● WHAT THE TASK ASKS:
Looking only at the lines below that contain "black", give the number of them and no other text.

● RECORDS PROVIDED:
-*-*-

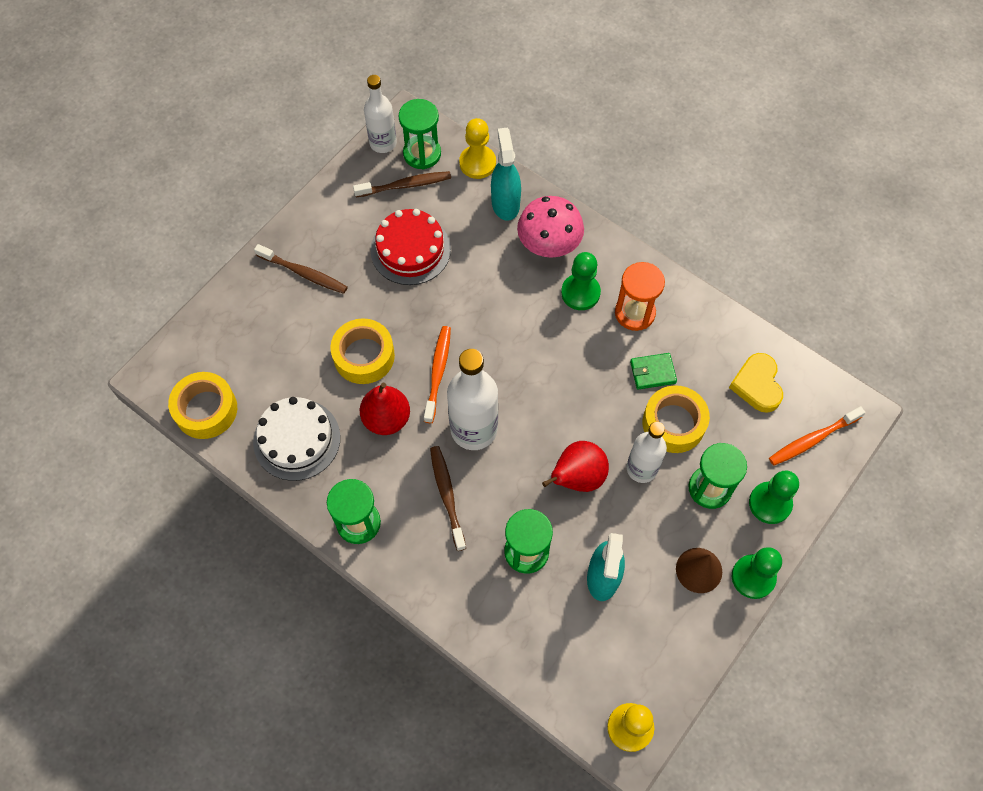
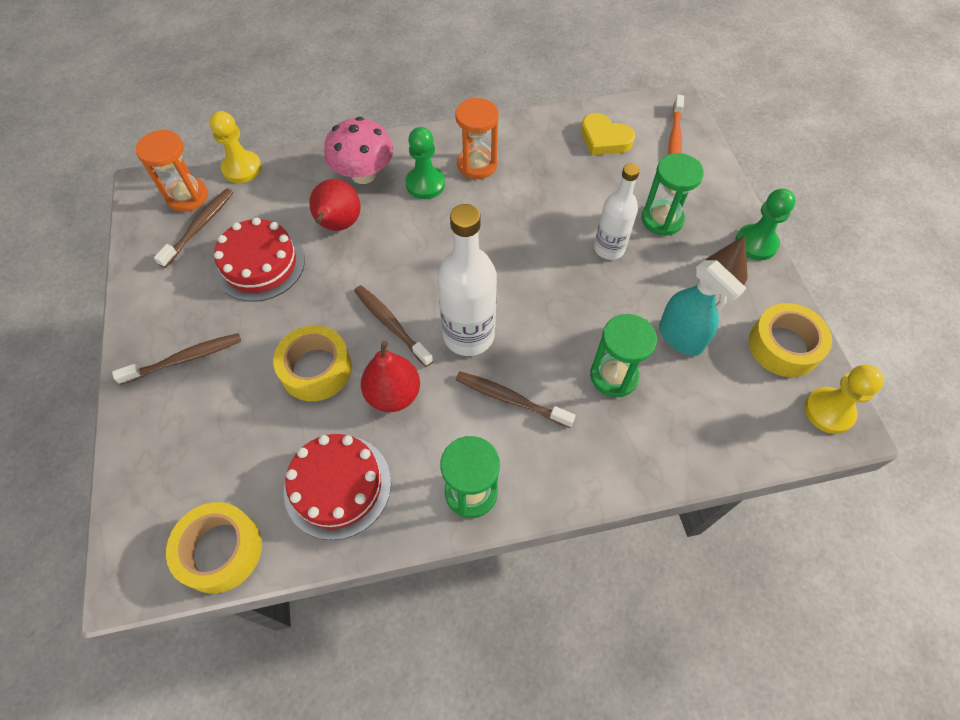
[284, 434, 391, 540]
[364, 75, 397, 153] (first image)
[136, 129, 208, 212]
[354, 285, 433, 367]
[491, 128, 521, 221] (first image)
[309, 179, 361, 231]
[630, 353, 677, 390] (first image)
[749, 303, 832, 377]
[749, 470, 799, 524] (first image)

-*-*-

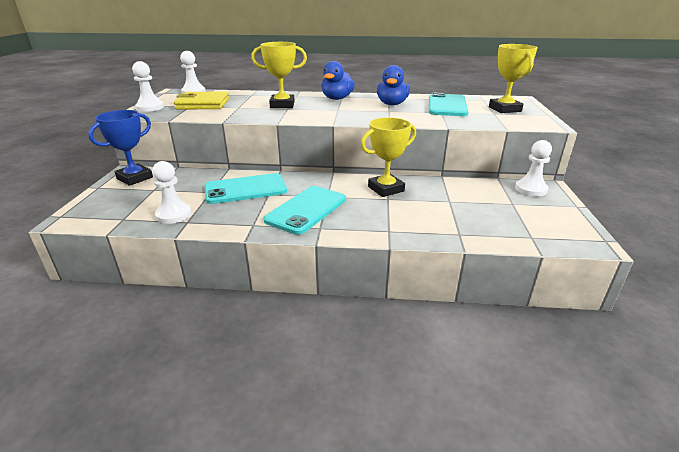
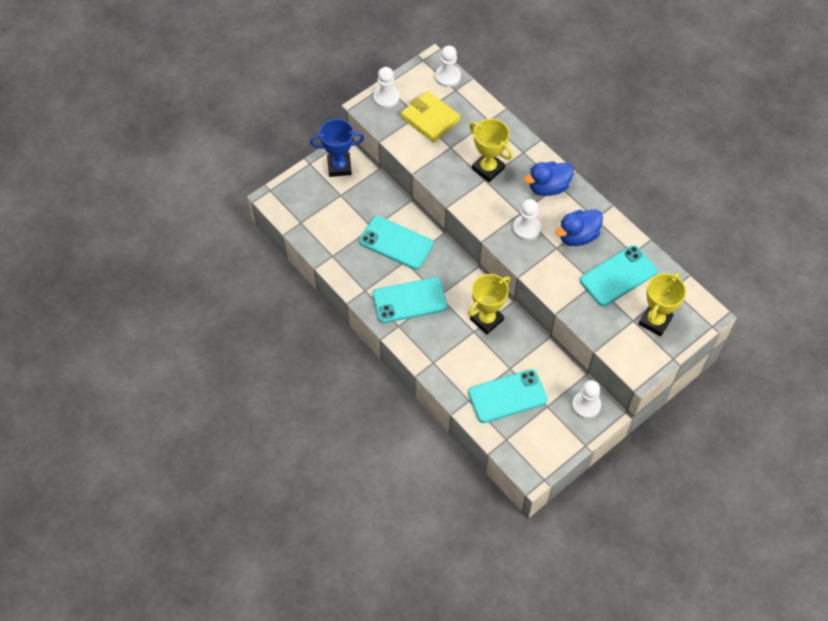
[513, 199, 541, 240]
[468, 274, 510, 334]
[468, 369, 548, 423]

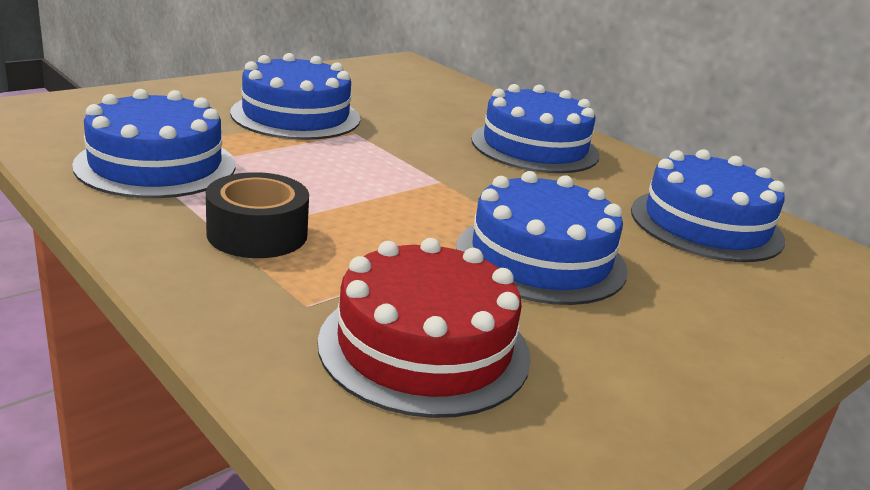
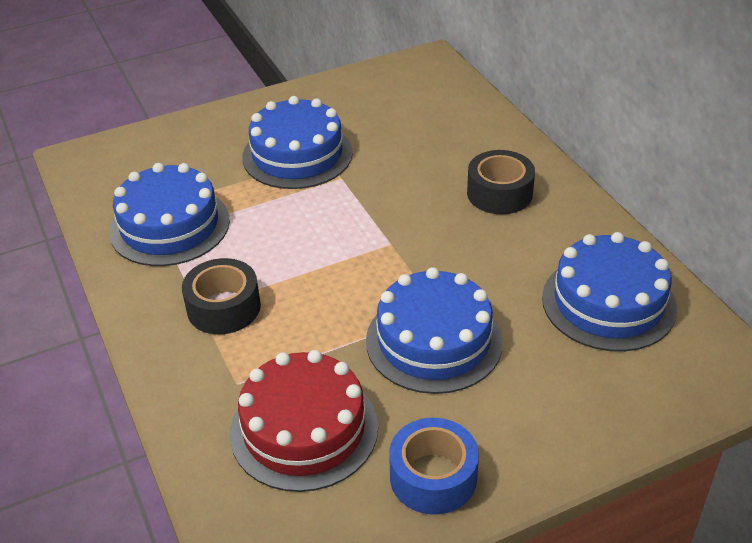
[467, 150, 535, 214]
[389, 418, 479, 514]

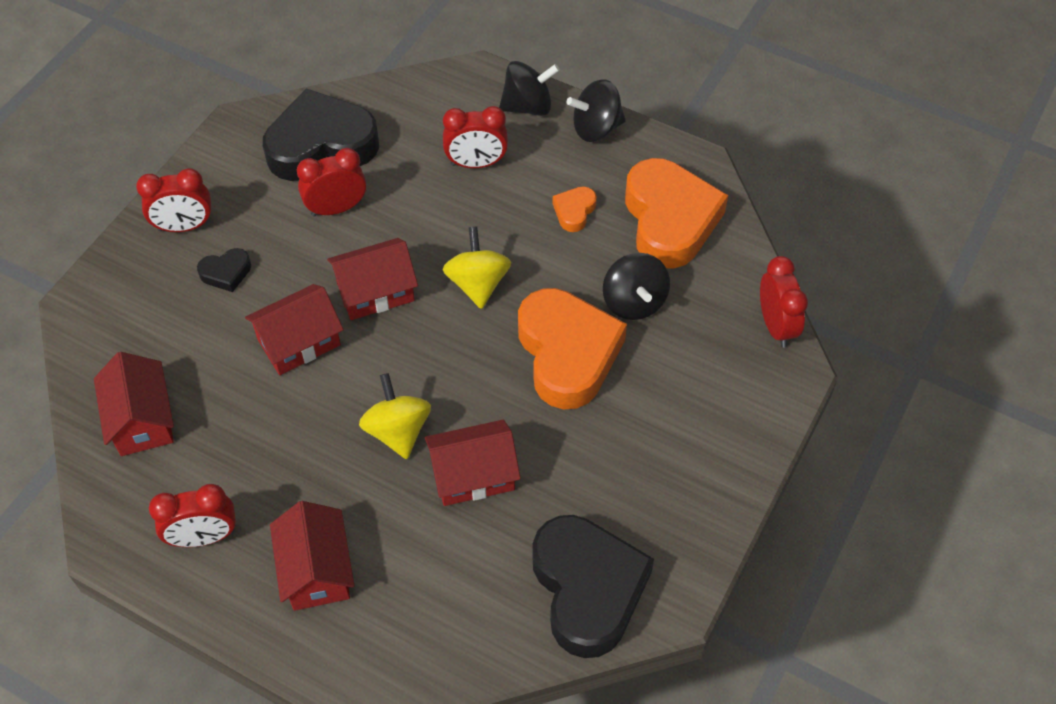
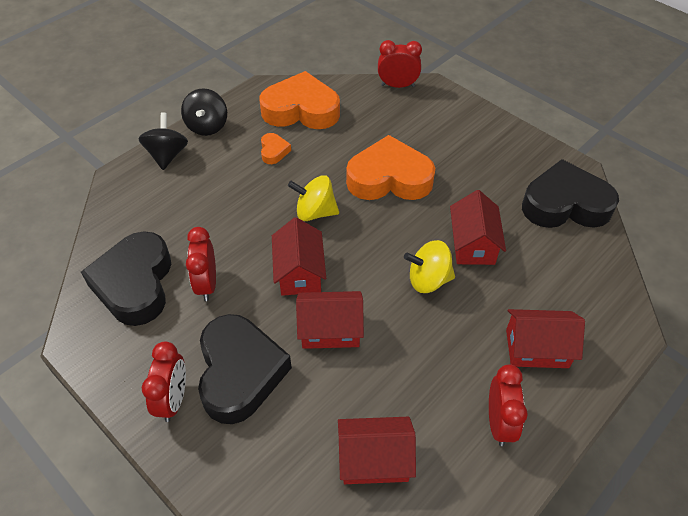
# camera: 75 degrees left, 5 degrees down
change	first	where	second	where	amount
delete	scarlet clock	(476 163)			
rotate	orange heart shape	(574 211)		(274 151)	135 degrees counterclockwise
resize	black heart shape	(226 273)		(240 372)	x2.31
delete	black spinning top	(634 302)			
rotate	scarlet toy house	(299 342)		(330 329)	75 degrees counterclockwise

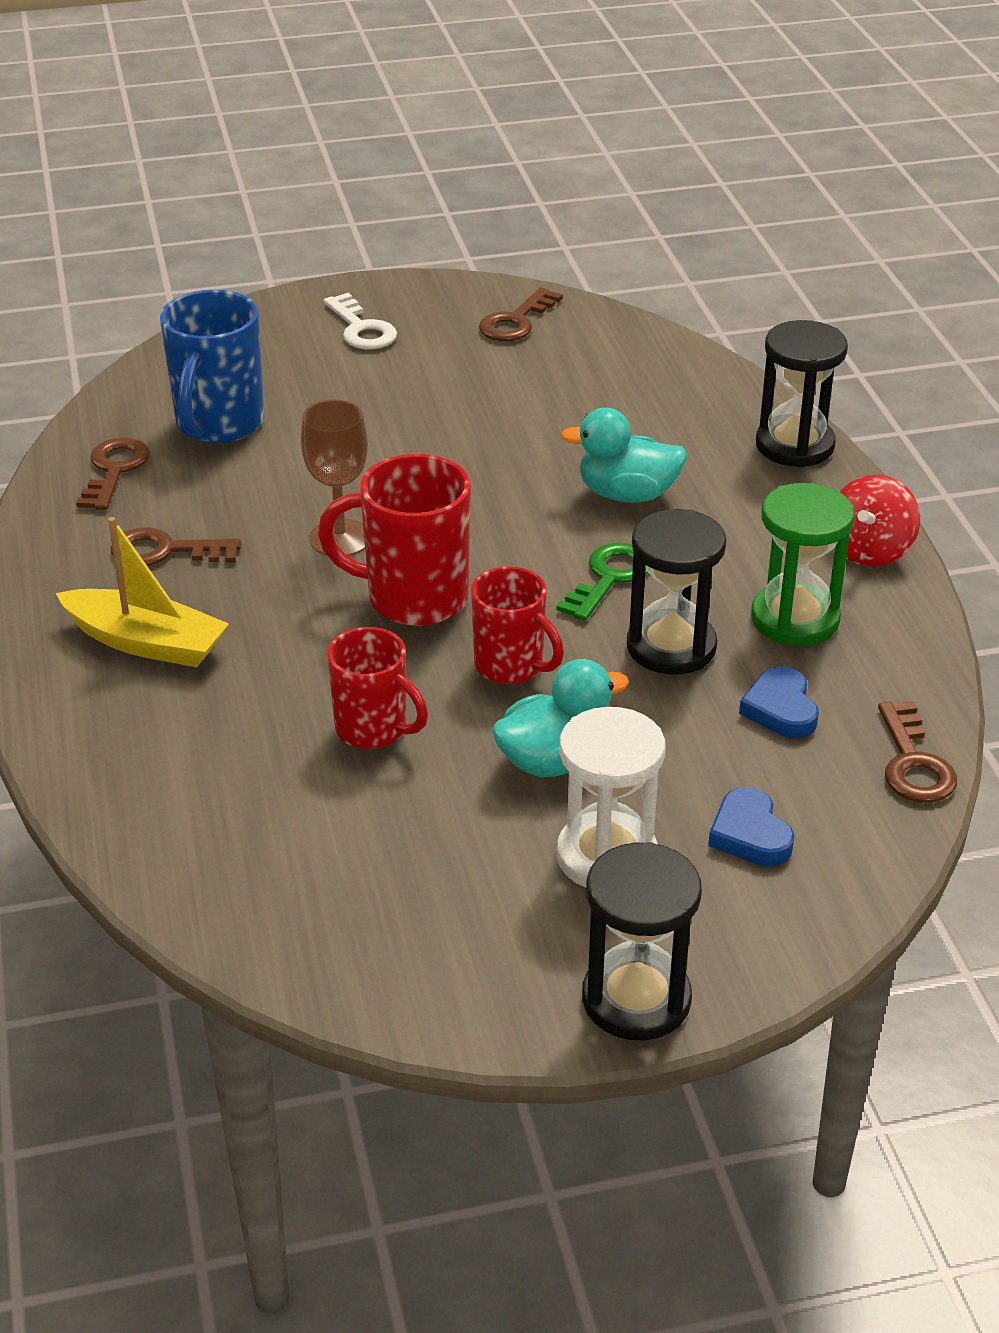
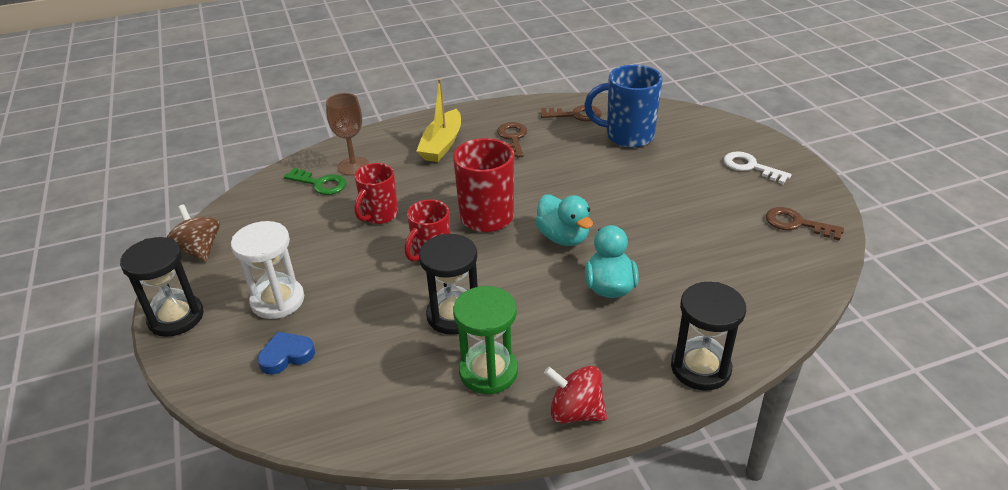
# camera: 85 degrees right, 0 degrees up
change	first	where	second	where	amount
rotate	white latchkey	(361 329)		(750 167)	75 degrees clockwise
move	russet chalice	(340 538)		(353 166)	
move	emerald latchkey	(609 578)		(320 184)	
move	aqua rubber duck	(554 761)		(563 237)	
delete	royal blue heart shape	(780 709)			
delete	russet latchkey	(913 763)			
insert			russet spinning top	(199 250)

-*-*-

● EXERCISE RESPONSE:
2